Set down the records exactly, and omit any image found in them.

» Extracted records:
-------------------------
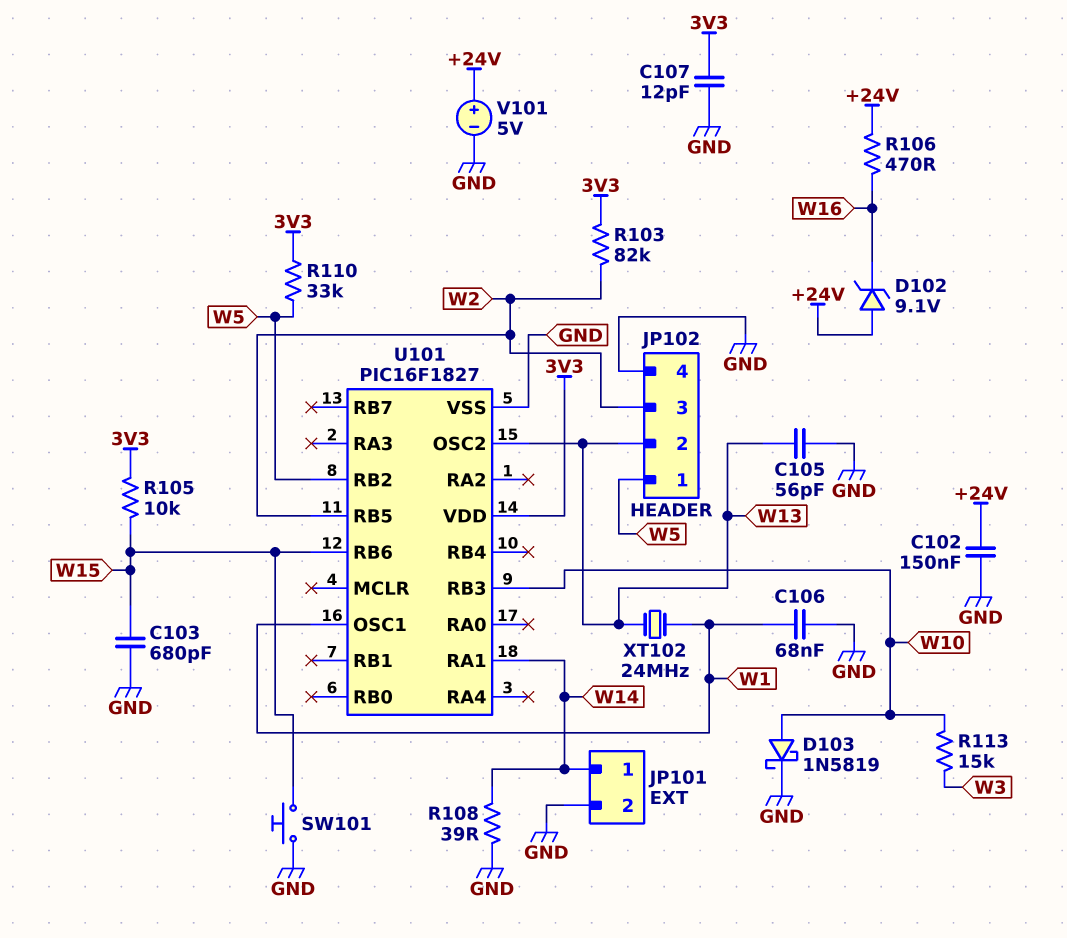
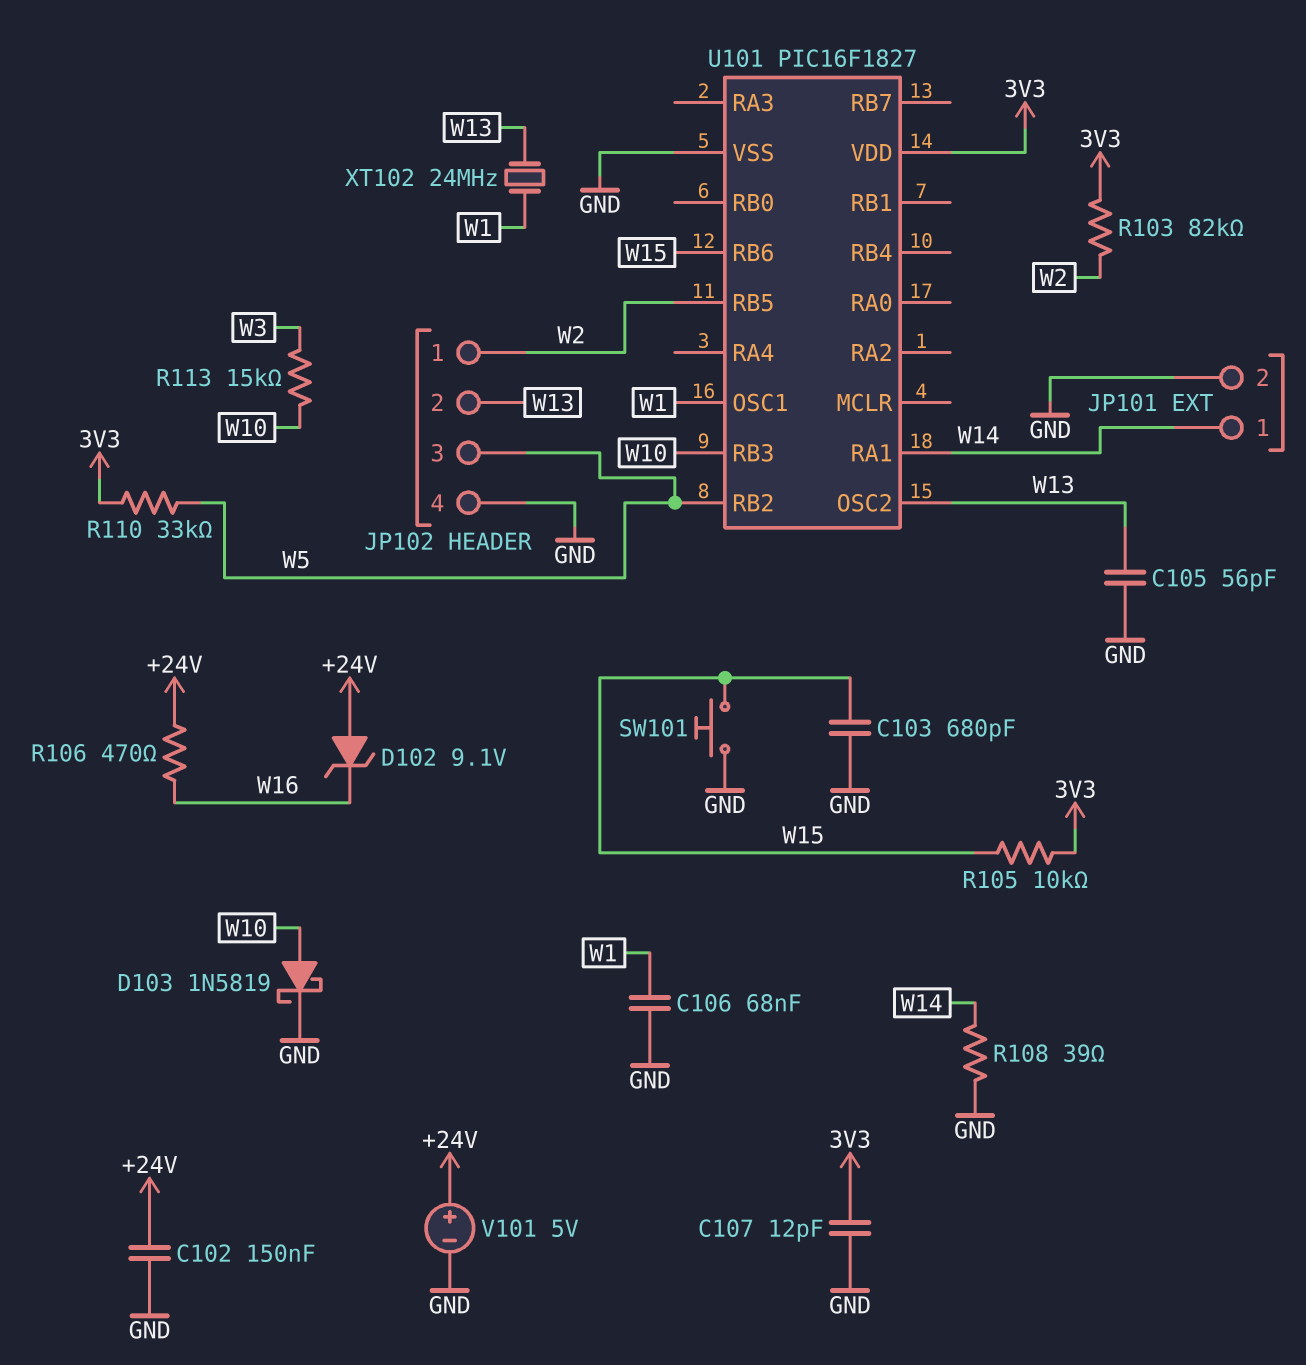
JP102 pin 1: W5 -> W2
JP102 pin 3: W2 -> W5

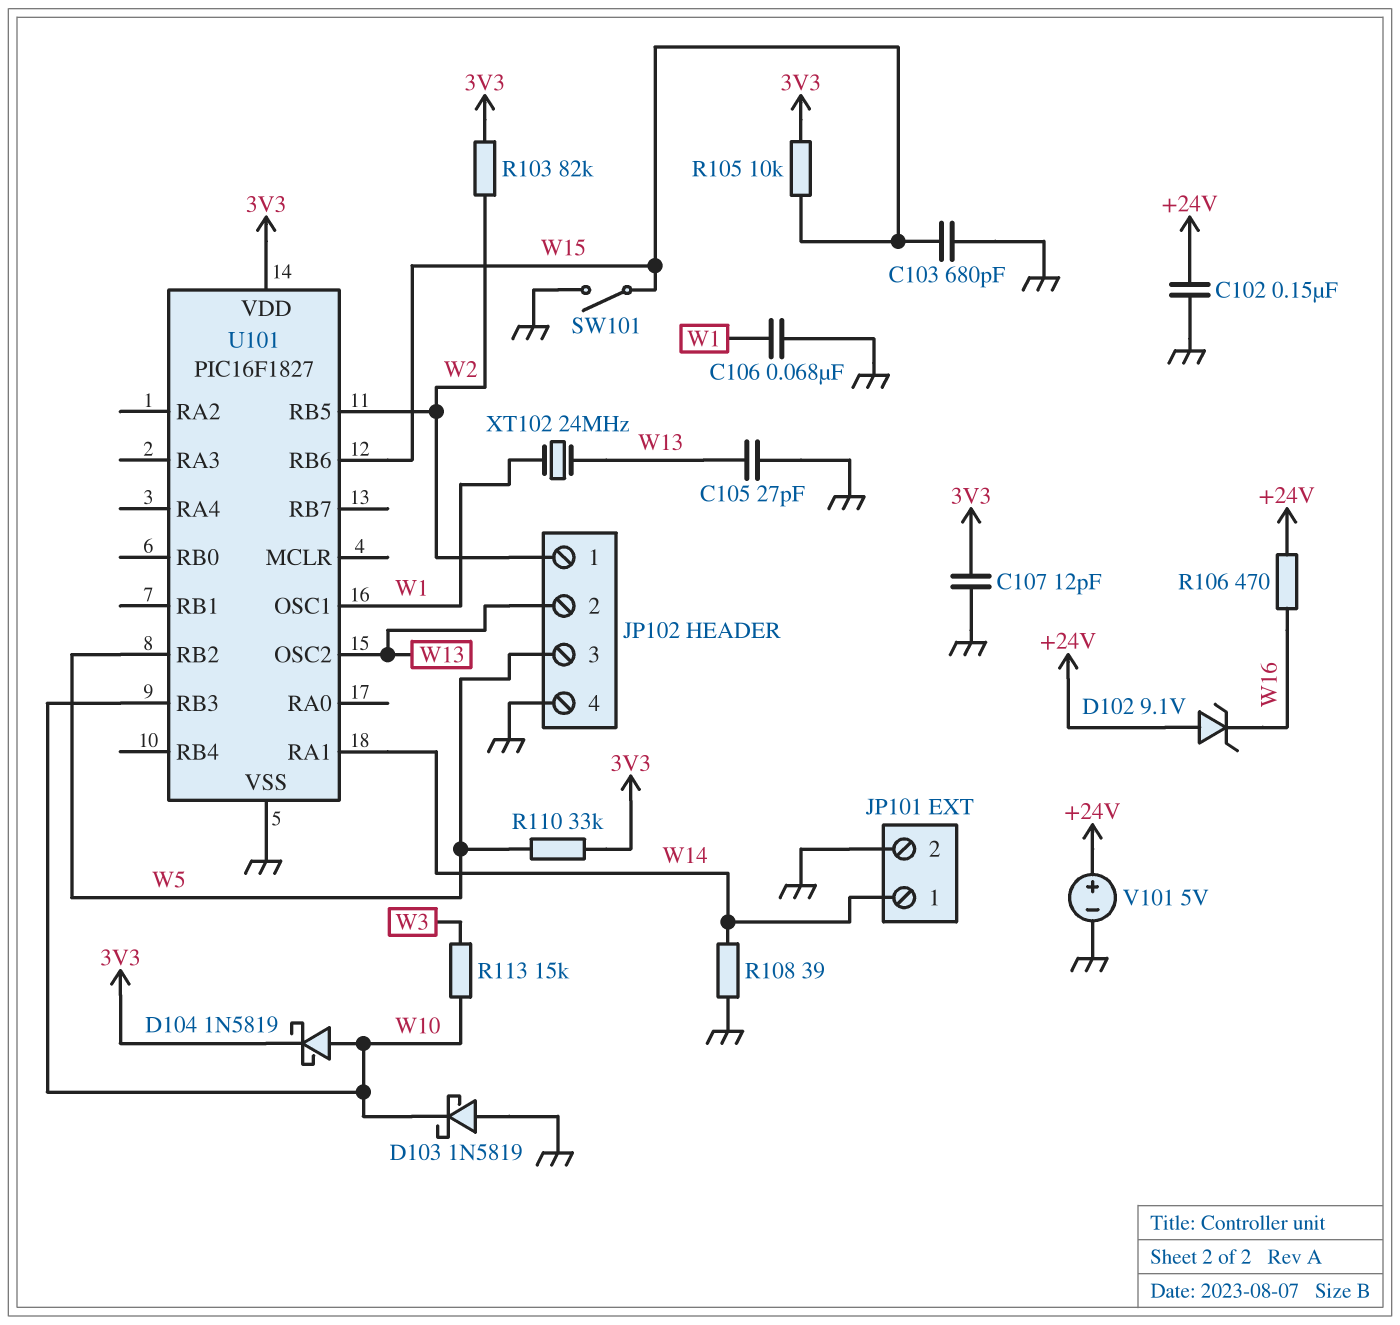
C105: 56pF (GND, W13) -> 27pF (GND, W13)
D103: schottky 1N5819 (A W10, K GND) -> schottky 1N5819 (A GND, K W10)
D104: none -> schottky 1N5819 (A W10, K 3V3)
SW101: button (GND, W15) -> switch (GND, W15)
-------------------------
» RESPONSE:
JP102 pin 1: W5 -> W2
JP102 pin 3: W2 -> W5

C105: 56pF (GND, W13) -> 27pF (GND, W13)
D103: schottky 1N5819 (A W10, K GND) -> schottky 1N5819 (A GND, K W10)
D104: none -> schottky 1N5819 (A W10, K 3V3)
SW101: button (GND, W15) -> switch (GND, W15)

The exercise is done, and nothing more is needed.